[Before-and-after change data]
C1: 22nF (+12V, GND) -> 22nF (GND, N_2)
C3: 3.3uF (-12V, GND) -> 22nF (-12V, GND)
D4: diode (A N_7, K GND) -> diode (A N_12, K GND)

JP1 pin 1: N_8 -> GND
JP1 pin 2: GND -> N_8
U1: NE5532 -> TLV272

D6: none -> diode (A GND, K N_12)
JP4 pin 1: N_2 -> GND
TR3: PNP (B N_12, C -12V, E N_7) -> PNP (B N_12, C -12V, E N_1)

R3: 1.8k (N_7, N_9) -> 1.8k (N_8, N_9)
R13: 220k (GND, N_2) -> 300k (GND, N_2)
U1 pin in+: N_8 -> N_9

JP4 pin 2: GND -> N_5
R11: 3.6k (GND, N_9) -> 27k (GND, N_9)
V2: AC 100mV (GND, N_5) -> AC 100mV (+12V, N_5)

• YOUR GOAL: Copy exactly the lines from the one containing "D6: none -> diode (A GND, K N_12)" through the last line of the records, both included, and nothing else.

• TASK ANSWER:
D6: none -> diode (A GND, K N_12)
JP4 pin 1: N_2 -> GND
TR3: PNP (B N_12, C -12V, E N_7) -> PNP (B N_12, C -12V, E N_1)

R3: 1.8k (N_7, N_9) -> 1.8k (N_8, N_9)
R13: 220k (GND, N_2) -> 300k (GND, N_2)
U1 pin in+: N_8 -> N_9

JP4 pin 2: GND -> N_5
R11: 3.6k (GND, N_9) -> 27k (GND, N_9)
V2: AC 100mV (GND, N_5) -> AC 100mV (+12V, N_5)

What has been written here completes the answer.